Exercise instructions: Below are the records; locate each line with the word "azul" and copy it.
-- Extracted entries follows --
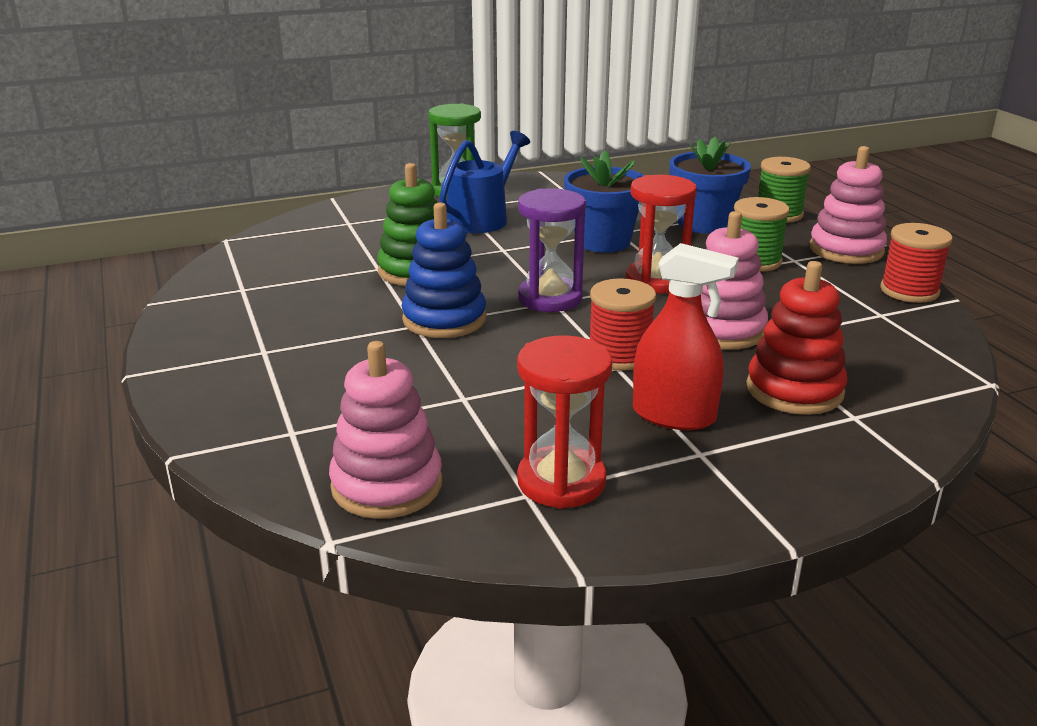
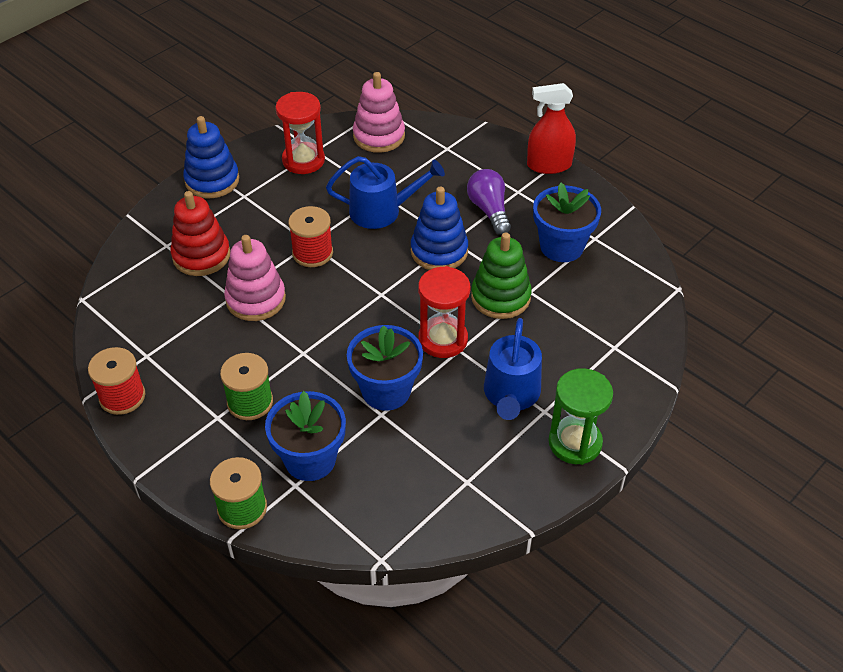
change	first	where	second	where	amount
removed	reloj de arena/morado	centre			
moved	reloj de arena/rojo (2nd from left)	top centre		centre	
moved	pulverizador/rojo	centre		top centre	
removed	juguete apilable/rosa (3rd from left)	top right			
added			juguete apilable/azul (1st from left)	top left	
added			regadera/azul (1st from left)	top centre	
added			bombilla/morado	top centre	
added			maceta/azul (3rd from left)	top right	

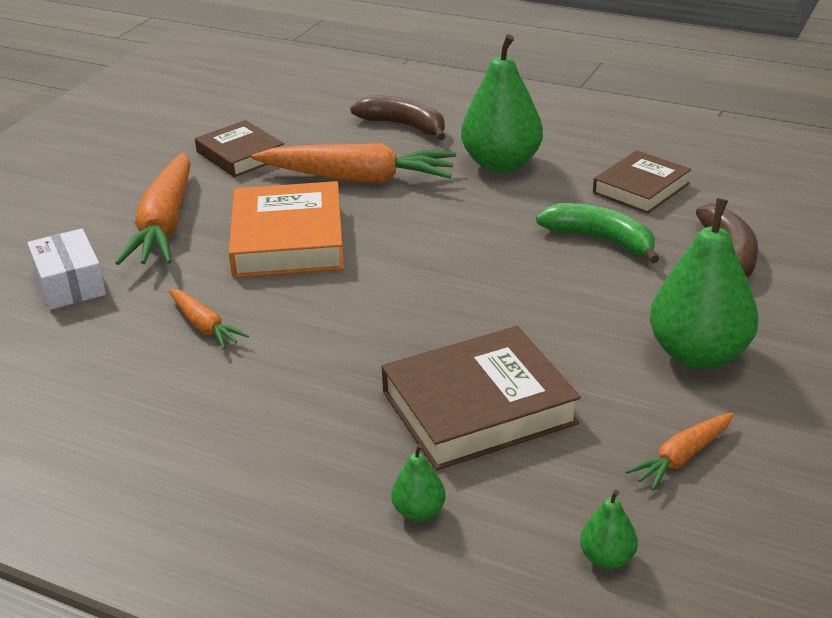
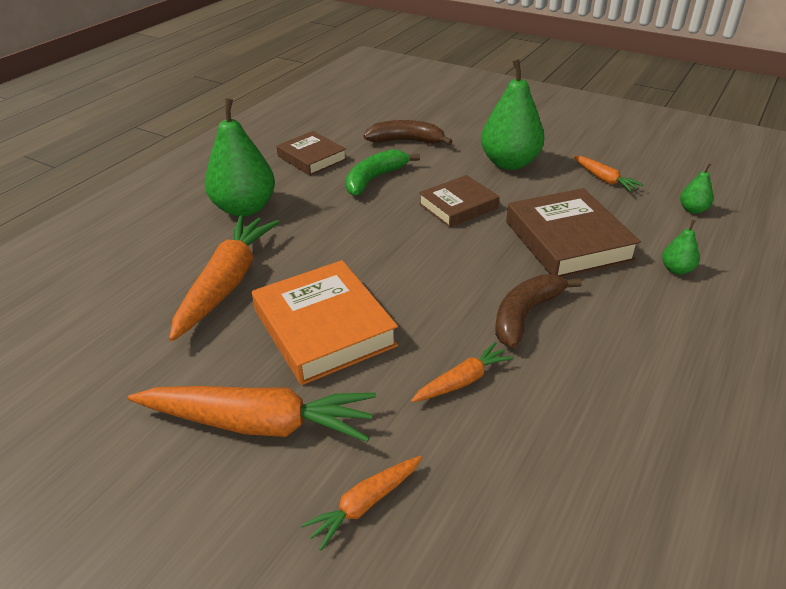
change	first	where	second	where	amount
replaced	caja/blanco	middle left	zanahoria/naranja (3rd from left)	bottom centre	
moved	libro/marrón (1st from left in the first image)	top left	libro/marrón (2nd from left)	centre	
turned	libro/naranja	centre		centre	60 degrees clockwise
moved	plátano/marrón (1st from left in the first image)	top centre	plátano/marrón (2nd from left)	middle right	

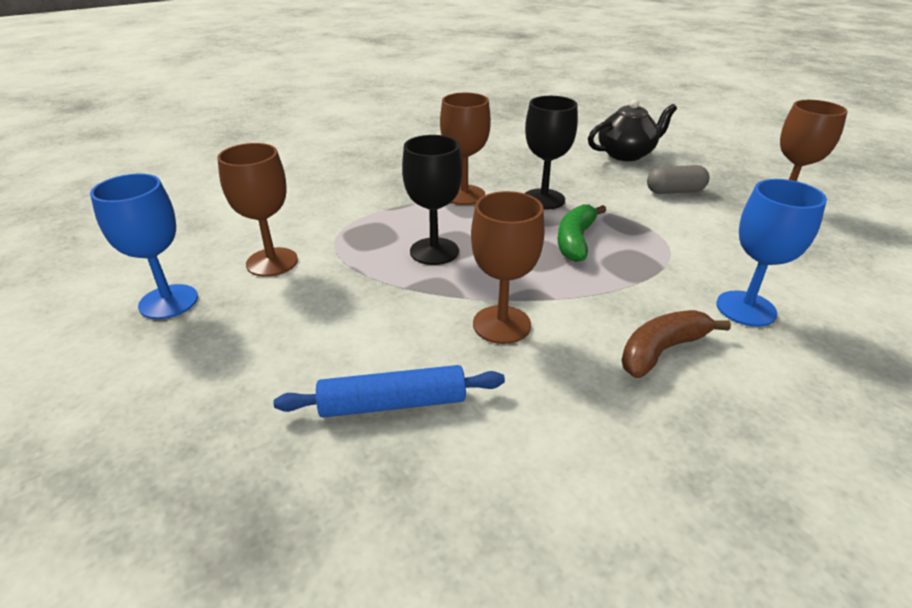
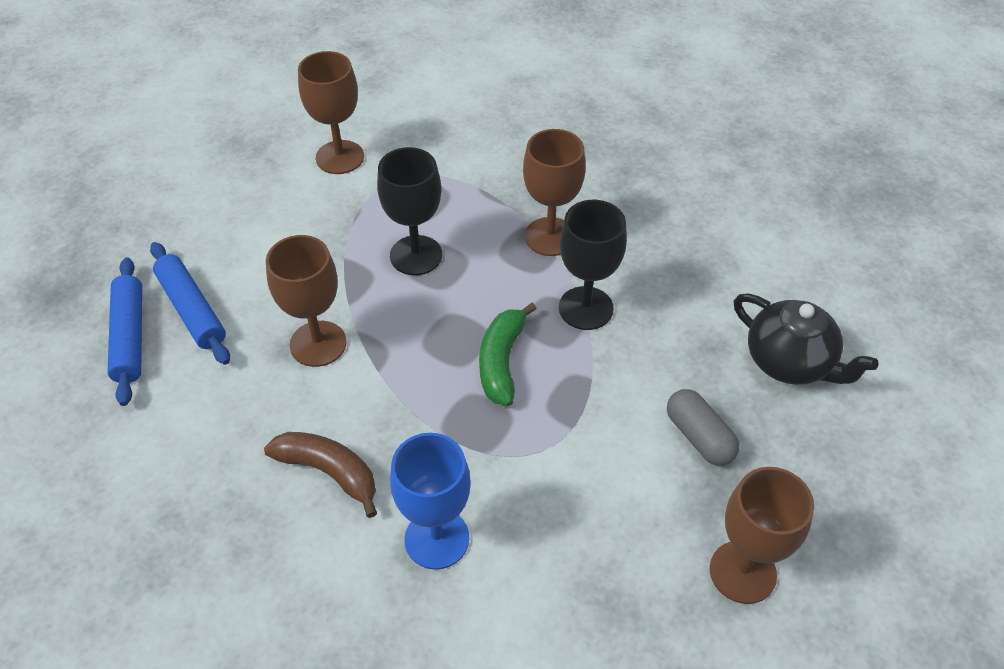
change	first	where	second	where	amount
removed	copa/azul (1st from left)	middle left			
turned	plátano/verde	centre		centre	75 degrees counterclockwise
added			rodillo/azul (1st from left)	middle left	

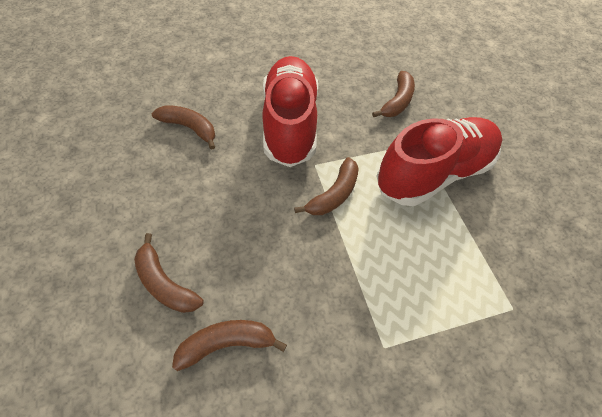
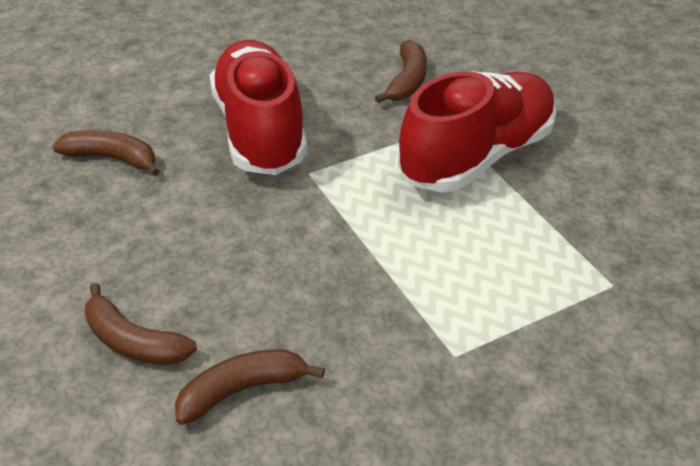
change	first	where	second	where	amount
removed	plátano/marrón (4th from left)	centre			

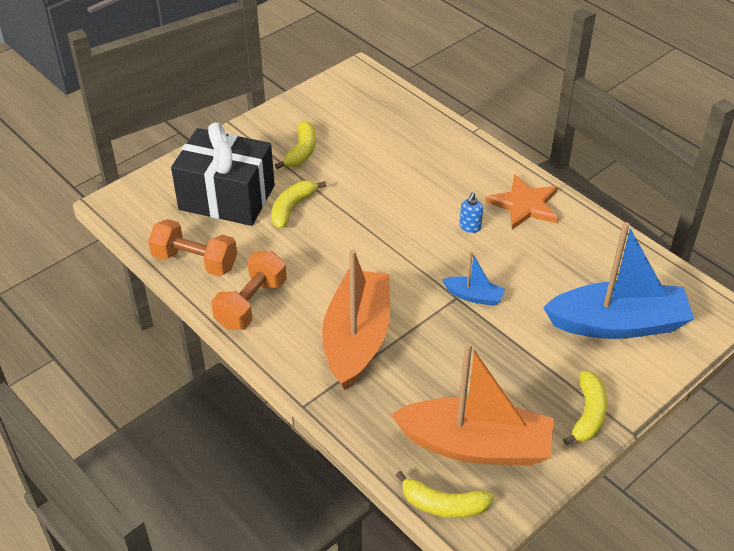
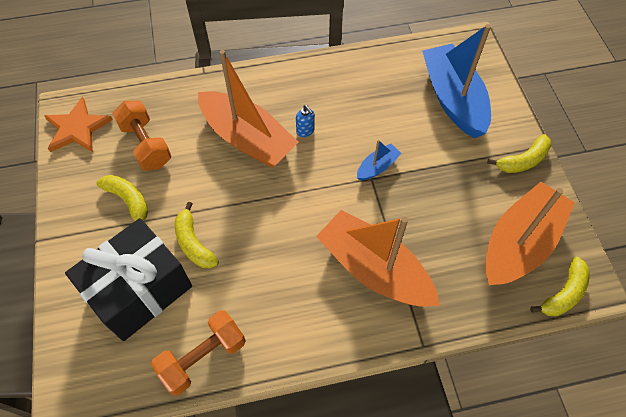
change	first	where	second	where	amount
moved	mancuerna/naranja (2nd from left in the first image)	centre	mancuerna/naranja (1st from left)	top left	
moved	estrella/naranja	middle right		top left	
turned	barco/azul (2nd from left)	middle right		top right	45 degrees counterclockwise
turned	plátano/amarillo (4th from left in the first image)	bottom right	plátano/amarillo (3rd from left)	middle right	105 degrees clockwise
added			barco/naranja (1st from left)	top centre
-- Extracted entries concluded --
Result for this exercise:
added			juguete apilable/azul (1st from left)	top left	
added			regadera/azul (1st from left)	top centre	
added			maceta/azul (3rd from left)	top right	
removed	copa/azul (1st from left)	middle left			
added			rodillo/azul (1st from left)	middle left	
turned	barco/azul (2nd from left)	middle right		top right	45 degrees counterclockwise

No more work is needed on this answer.